§ **WORK REQUIRED**: Exclude the pictures, then repeat exactly each line from the one containing "Where the Schraubenzieher" to the final line of the records that follow.

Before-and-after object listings
.....
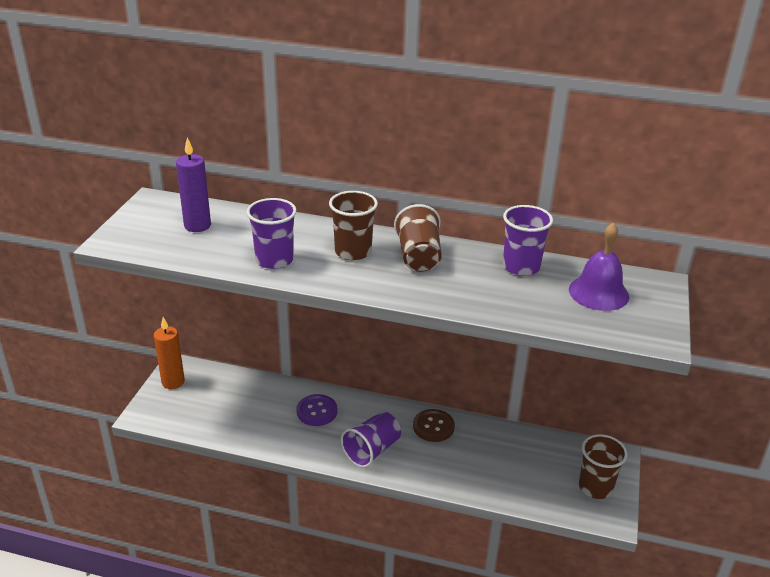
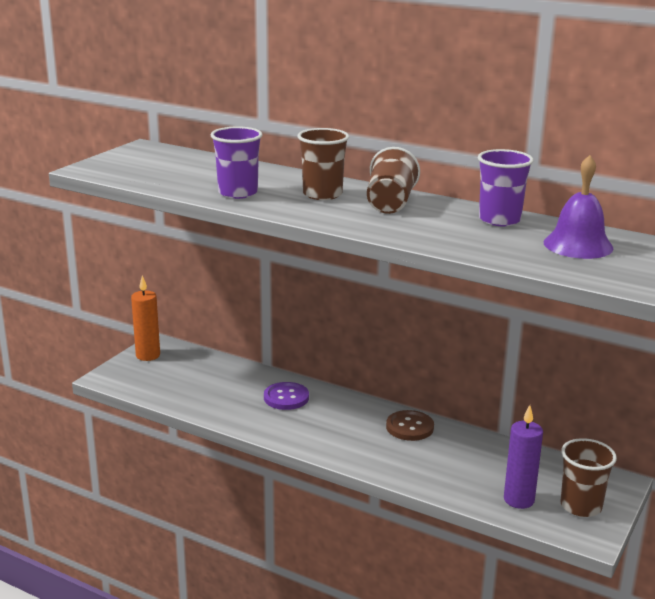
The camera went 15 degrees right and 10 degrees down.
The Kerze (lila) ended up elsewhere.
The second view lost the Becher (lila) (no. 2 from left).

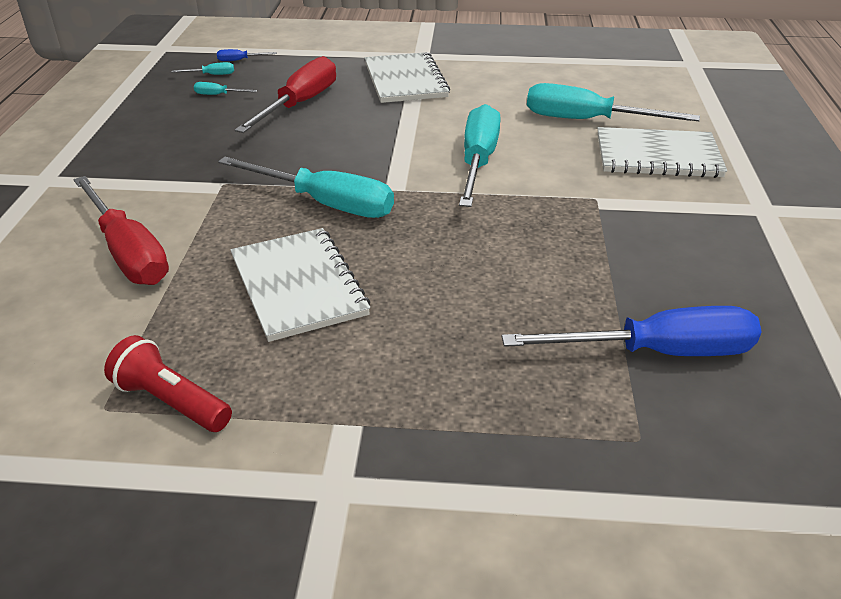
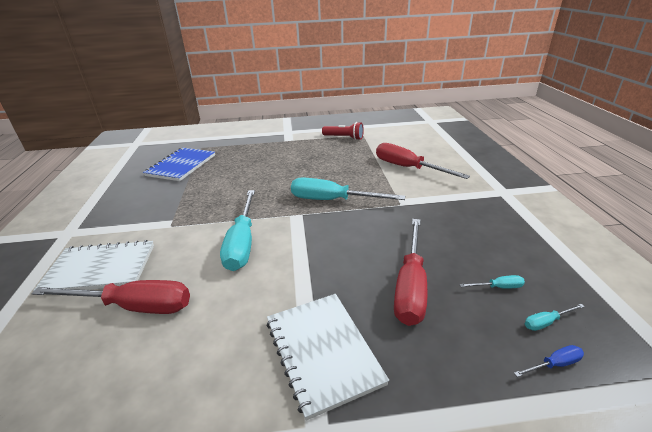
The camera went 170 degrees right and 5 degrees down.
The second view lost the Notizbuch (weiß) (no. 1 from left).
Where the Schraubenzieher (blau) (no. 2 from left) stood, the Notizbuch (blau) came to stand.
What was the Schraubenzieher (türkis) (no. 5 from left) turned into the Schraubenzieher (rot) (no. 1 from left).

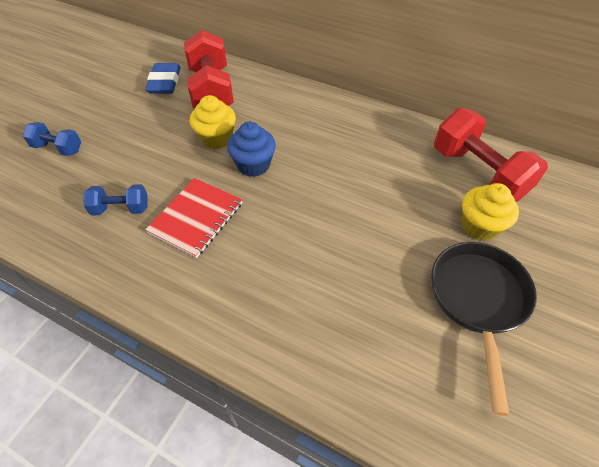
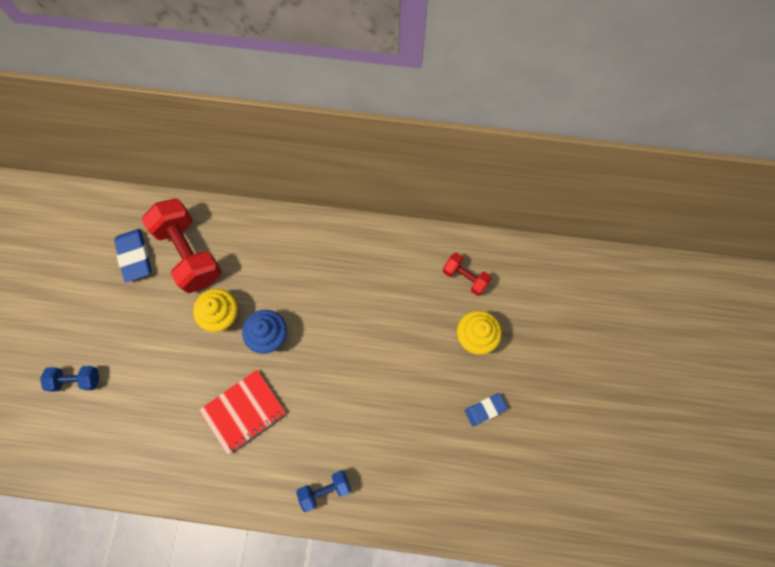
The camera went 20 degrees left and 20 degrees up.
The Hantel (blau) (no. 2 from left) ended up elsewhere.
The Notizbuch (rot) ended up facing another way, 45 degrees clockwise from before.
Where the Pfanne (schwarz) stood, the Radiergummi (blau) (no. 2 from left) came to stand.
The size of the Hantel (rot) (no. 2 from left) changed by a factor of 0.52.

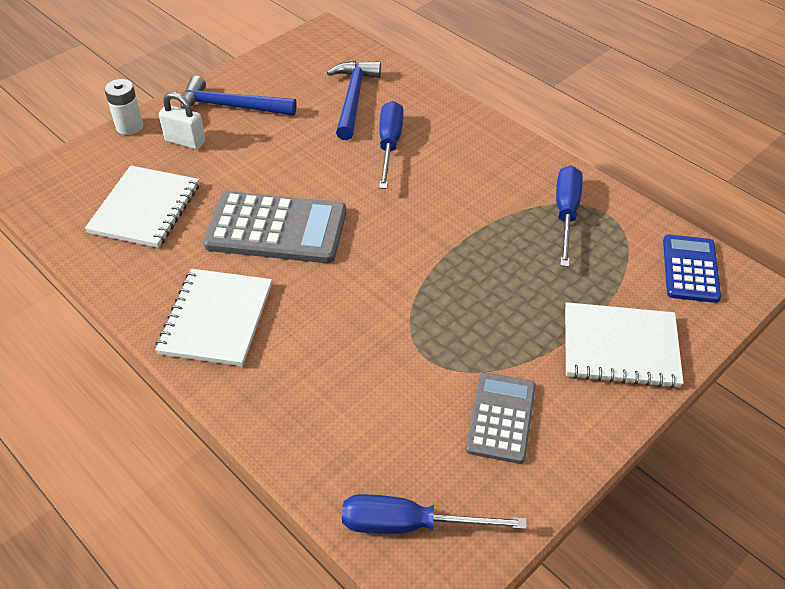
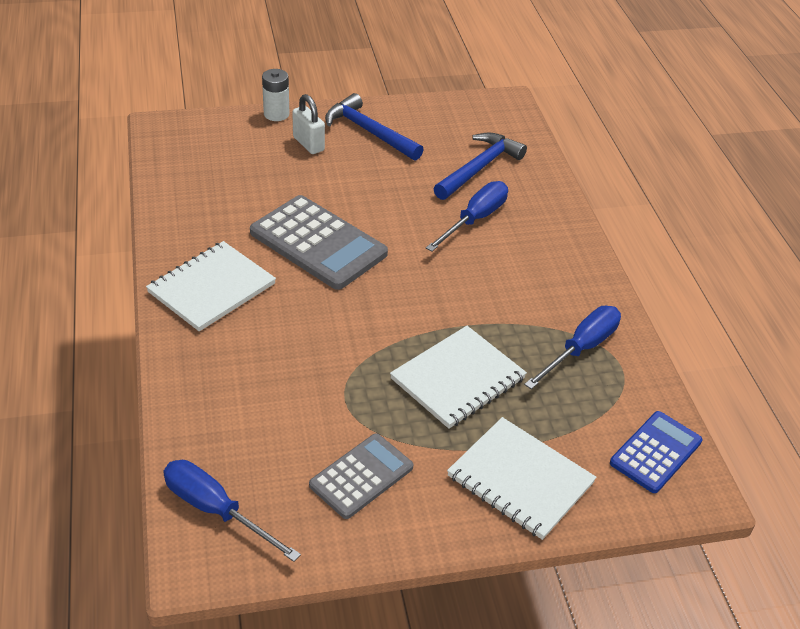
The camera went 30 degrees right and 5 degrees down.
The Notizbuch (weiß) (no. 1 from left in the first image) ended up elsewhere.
.....
§ **EXERCISE ANSWER**:
Where the Schraubenzieher (blau) (no. 2 from left) stood, the Notizbuch (blau) came to stand.
What was the Schraubenzieher (türkis) (no. 5 from left) turned into the Schraubenzieher (rot) (no. 1 from left).

The camera went 20 degrees left and 20 degrees up.
The Hantel (blau) (no. 2 from left) ended up elsewhere.
The Notizbuch (rot) ended up facing another way, 45 degrees clockwise from before.
Where the Pfanne (schwarz) stood, the Radiergummi (blau) (no. 2 from left) came to stand.
The size of the Hantel (rot) (no. 2 from left) changed by a factor of 0.52.

The camera went 30 degrees right and 5 degrees down.
The Notizbuch (weiß) (no. 1 from left in the first image) ended up elsewhere.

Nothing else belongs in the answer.